+++ Given information +++

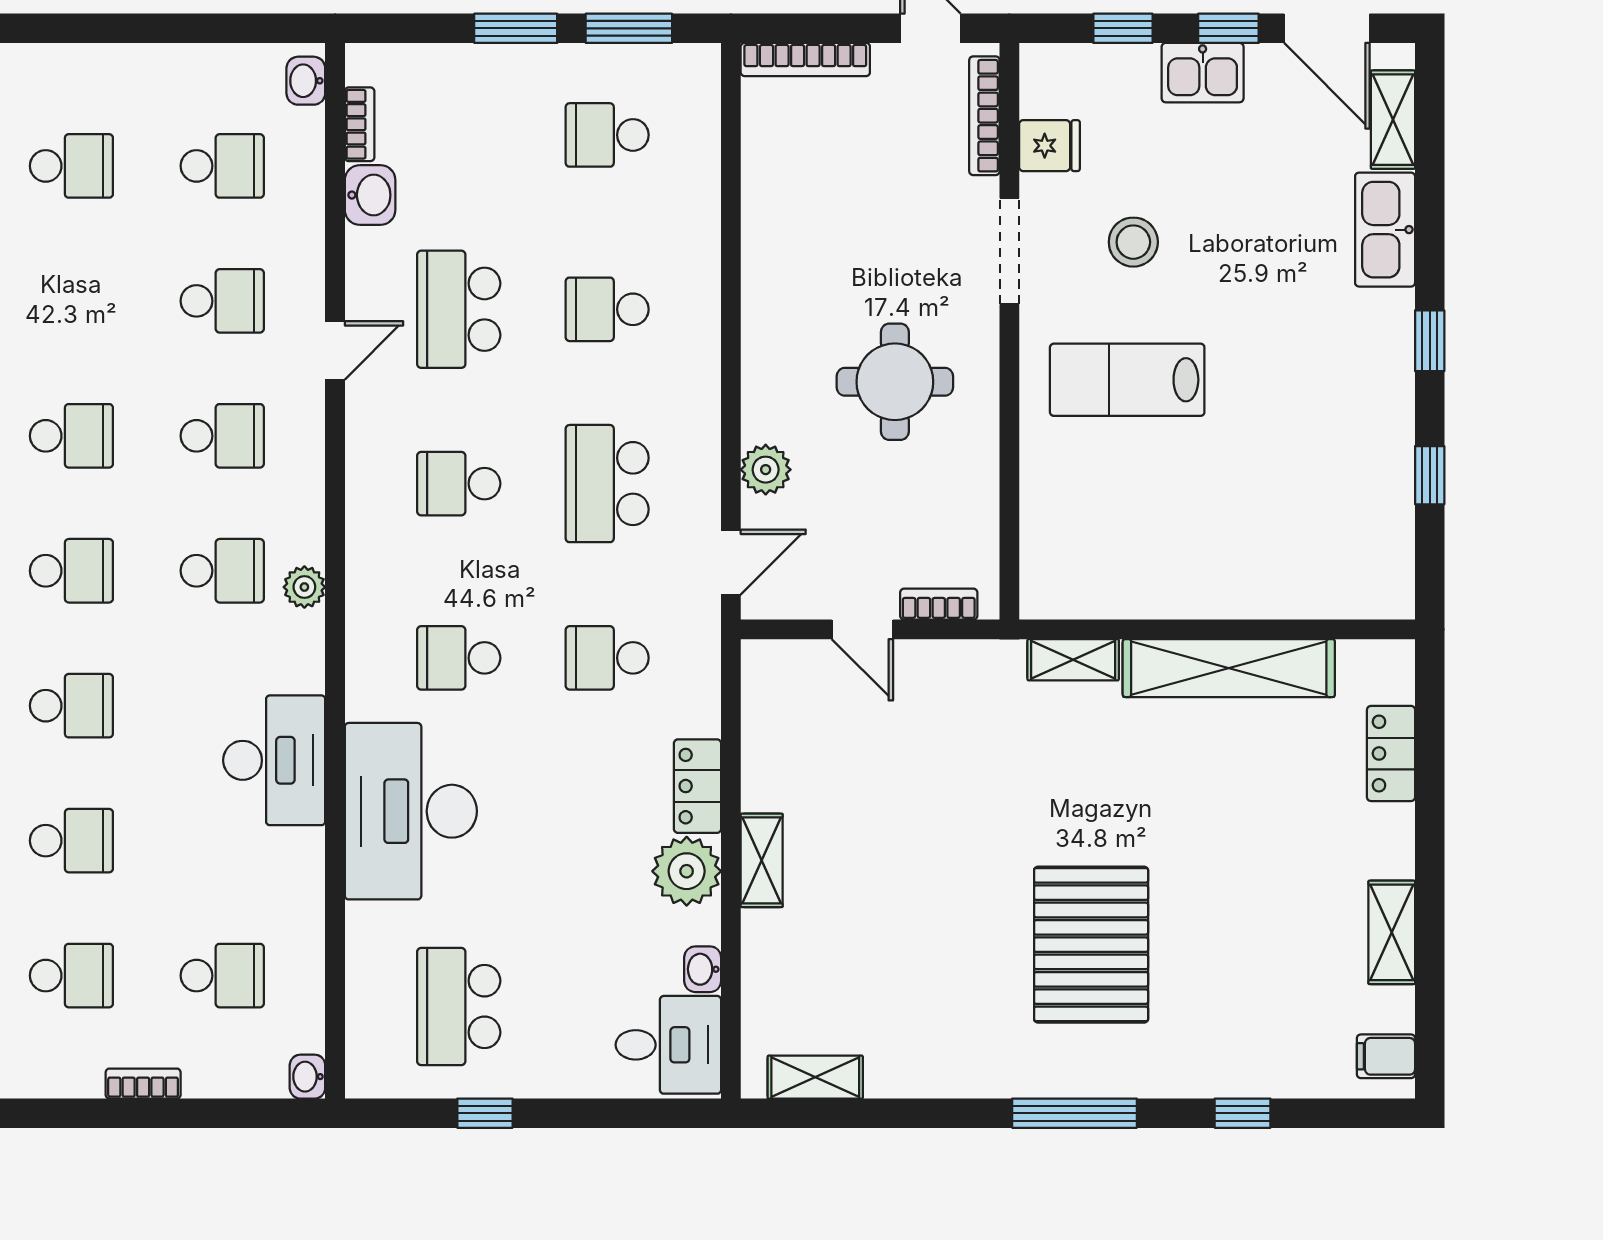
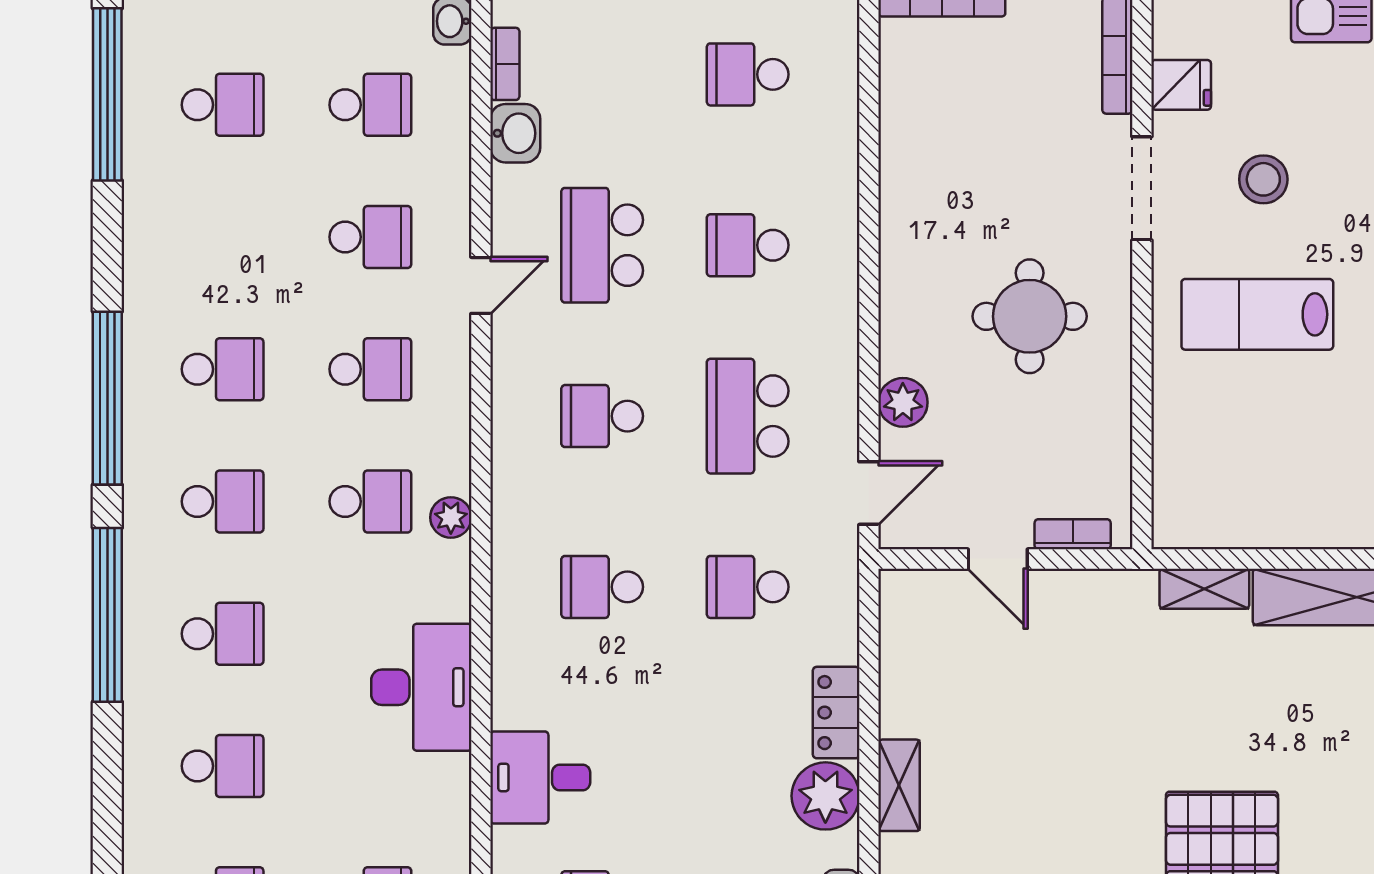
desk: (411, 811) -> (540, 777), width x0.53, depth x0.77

+++
+++ Given information +++

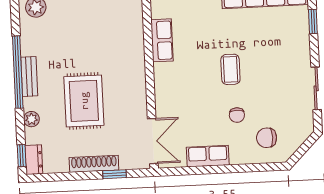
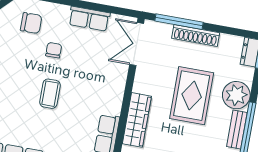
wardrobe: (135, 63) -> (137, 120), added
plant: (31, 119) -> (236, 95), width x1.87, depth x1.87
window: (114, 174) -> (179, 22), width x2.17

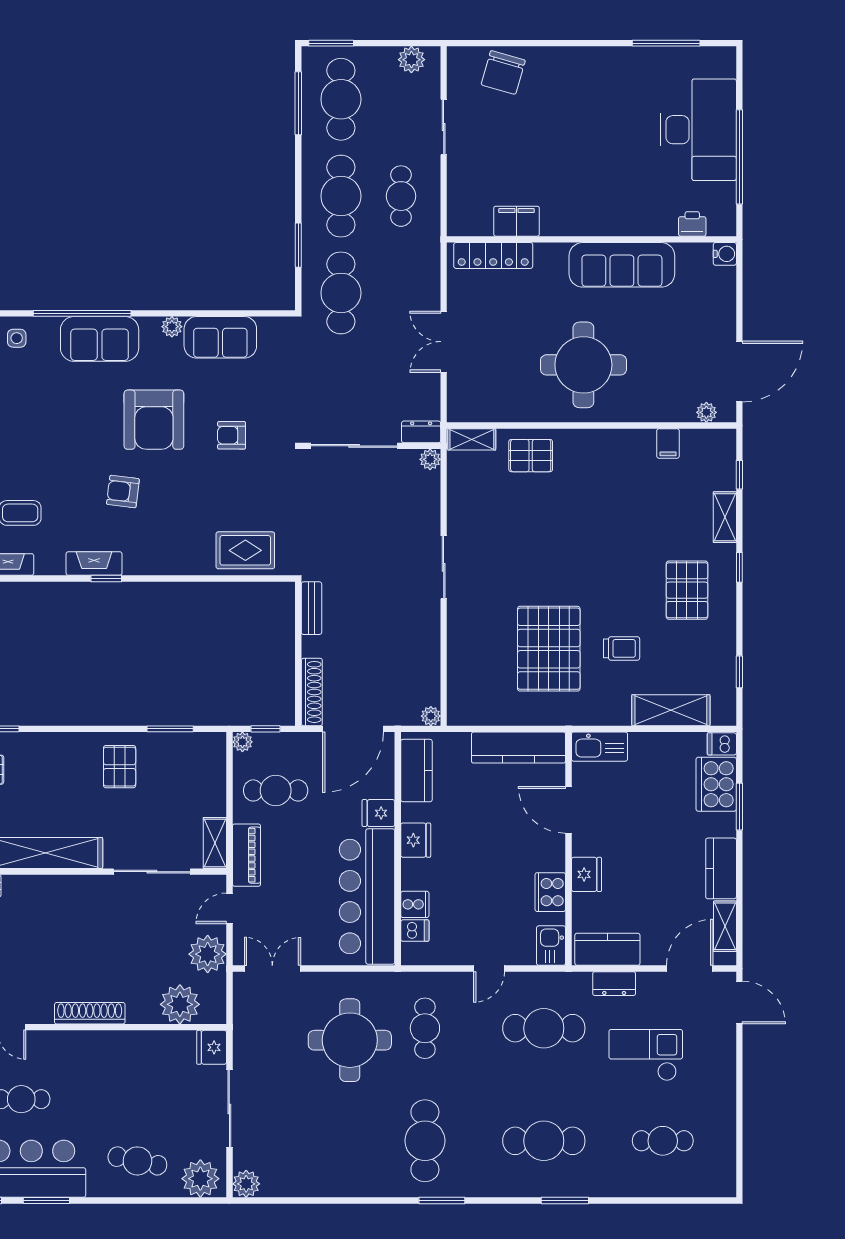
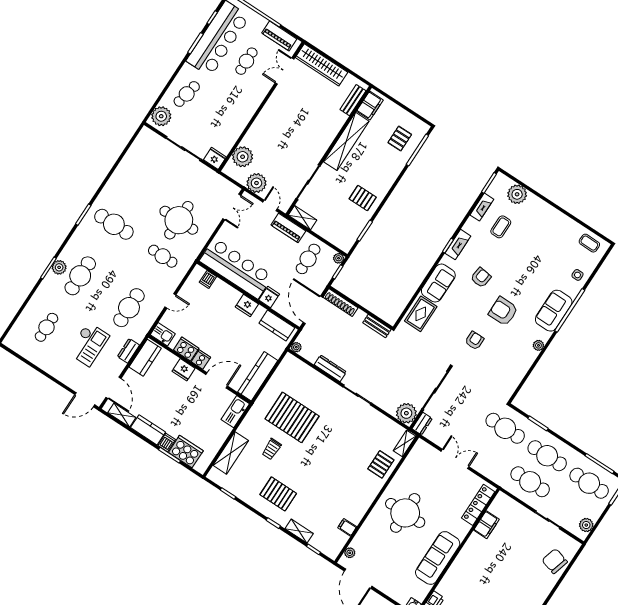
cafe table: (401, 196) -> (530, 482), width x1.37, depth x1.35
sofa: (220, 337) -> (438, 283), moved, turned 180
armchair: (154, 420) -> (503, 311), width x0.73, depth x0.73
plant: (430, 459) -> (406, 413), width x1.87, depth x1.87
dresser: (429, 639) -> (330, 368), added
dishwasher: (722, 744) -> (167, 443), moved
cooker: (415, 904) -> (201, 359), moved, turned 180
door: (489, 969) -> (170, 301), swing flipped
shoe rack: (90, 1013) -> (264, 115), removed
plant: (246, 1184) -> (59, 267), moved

+++

* Problem requirements: In the entries above, find the line containing "wardrobe: (135, 63) -> (137, 120), added" and the line containing "plant: (246, 1184) -> (59, 267), moved", then copy both and every line between them exactly, without any picture.

* Worked solution:
wardrobe: (135, 63) -> (137, 120), added
plant: (31, 119) -> (236, 95), width x1.87, depth x1.87
window: (114, 174) -> (179, 22), width x2.17

cafe table: (401, 196) -> (530, 482), width x1.37, depth x1.35
sofa: (220, 337) -> (438, 283), moved, turned 180
armchair: (154, 420) -> (503, 311), width x0.73, depth x0.73
plant: (430, 459) -> (406, 413), width x1.87, depth x1.87
dresser: (429, 639) -> (330, 368), added
dishwasher: (722, 744) -> (167, 443), moved
cooker: (415, 904) -> (201, 359), moved, turned 180
door: (489, 969) -> (170, 301), swing flipped
shoe rack: (90, 1013) -> (264, 115), removed
plant: (246, 1184) -> (59, 267), moved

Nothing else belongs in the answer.